** DATASET EXTRACT follows **

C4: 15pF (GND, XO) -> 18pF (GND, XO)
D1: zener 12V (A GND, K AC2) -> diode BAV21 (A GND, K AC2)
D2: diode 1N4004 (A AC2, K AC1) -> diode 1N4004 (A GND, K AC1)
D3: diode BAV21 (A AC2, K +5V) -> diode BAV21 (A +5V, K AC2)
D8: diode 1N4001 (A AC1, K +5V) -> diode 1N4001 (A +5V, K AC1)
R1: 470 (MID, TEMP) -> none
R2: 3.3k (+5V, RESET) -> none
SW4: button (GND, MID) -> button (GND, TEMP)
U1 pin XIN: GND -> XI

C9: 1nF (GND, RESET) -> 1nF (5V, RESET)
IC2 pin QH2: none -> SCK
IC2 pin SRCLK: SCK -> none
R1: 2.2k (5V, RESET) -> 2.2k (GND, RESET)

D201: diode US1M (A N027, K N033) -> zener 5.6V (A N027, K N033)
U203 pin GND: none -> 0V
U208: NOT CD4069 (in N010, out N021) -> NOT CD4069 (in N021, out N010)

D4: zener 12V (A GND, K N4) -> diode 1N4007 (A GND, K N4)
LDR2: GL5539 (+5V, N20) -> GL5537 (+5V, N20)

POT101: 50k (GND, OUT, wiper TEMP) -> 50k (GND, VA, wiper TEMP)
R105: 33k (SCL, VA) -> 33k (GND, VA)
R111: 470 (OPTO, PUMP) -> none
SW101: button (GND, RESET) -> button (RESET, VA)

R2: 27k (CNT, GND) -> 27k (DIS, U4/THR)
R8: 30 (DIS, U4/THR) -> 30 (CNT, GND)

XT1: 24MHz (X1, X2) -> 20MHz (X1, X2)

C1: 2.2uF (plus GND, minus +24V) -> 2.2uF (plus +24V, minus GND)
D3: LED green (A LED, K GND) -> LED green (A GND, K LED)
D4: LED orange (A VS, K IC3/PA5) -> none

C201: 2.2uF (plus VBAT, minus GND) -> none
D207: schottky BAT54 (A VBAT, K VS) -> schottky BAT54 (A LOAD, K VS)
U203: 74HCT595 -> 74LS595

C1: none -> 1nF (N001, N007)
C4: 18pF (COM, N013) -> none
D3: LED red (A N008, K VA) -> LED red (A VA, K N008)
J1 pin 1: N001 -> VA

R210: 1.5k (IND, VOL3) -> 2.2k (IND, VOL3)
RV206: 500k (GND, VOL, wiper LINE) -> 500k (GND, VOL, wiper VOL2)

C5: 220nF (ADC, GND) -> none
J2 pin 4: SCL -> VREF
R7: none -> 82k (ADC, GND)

** End of DATASET EXTRACT **

▸ TASK BRIEF:
Nothing in the records may change. Print all of them.

▸ RESULT OF THIS TASK:
C4: 15pF (GND, XO) -> 18pF (GND, XO)
D1: zener 12V (A GND, K AC2) -> diode BAV21 (A GND, K AC2)
D2: diode 1N4004 (A AC2, K AC1) -> diode 1N4004 (A GND, K AC1)
D3: diode BAV21 (A AC2, K +5V) -> diode BAV21 (A +5V, K AC2)
D8: diode 1N4001 (A AC1, K +5V) -> diode 1N4001 (A +5V, K AC1)
R1: 470 (MID, TEMP) -> none
R2: 3.3k (+5V, RESET) -> none
SW4: button (GND, MID) -> button (GND, TEMP)
U1 pin XIN: GND -> XI

C9: 1nF (GND, RESET) -> 1nF (5V, RESET)
IC2 pin QH2: none -> SCK
IC2 pin SRCLK: SCK -> none
R1: 2.2k (5V, RESET) -> 2.2k (GND, RESET)

D201: diode US1M (A N027, K N033) -> zener 5.6V (A N027, K N033)
U203 pin GND: none -> 0V
U208: NOT CD4069 (in N010, out N021) -> NOT CD4069 (in N021, out N010)

D4: zener 12V (A GND, K N4) -> diode 1N4007 (A GND, K N4)
LDR2: GL5539 (+5V, N20) -> GL5537 (+5V, N20)

POT101: 50k (GND, OUT, wiper TEMP) -> 50k (GND, VA, wiper TEMP)
R105: 33k (SCL, VA) -> 33k (GND, VA)
R111: 470 (OPTO, PUMP) -> none
SW101: button (GND, RESET) -> button (RESET, VA)

R2: 27k (CNT, GND) -> 27k (DIS, U4/THR)
R8: 30 (DIS, U4/THR) -> 30 (CNT, GND)

XT1: 24MHz (X1, X2) -> 20MHz (X1, X2)

C1: 2.2uF (plus GND, minus +24V) -> 2.2uF (plus +24V, minus GND)
D3: LED green (A LED, K GND) -> LED green (A GND, K LED)
D4: LED orange (A VS, K IC3/PA5) -> none

C201: 2.2uF (plus VBAT, minus GND) -> none
D207: schottky BAT54 (A VBAT, K VS) -> schottky BAT54 (A LOAD, K VS)
U203: 74HCT595 -> 74LS595

C1: none -> 1nF (N001, N007)
C4: 18pF (COM, N013) -> none
D3: LED red (A N008, K VA) -> LED red (A VA, K N008)
J1 pin 1: N001 -> VA

R210: 1.5k (IND, VOL3) -> 2.2k (IND, VOL3)
RV206: 500k (GND, VOL, wiper LINE) -> 500k (GND, VOL, wiper VOL2)

C5: 220nF (ADC, GND) -> none
J2 pin 4: SCL -> VREF
R7: none -> 82k (ADC, GND)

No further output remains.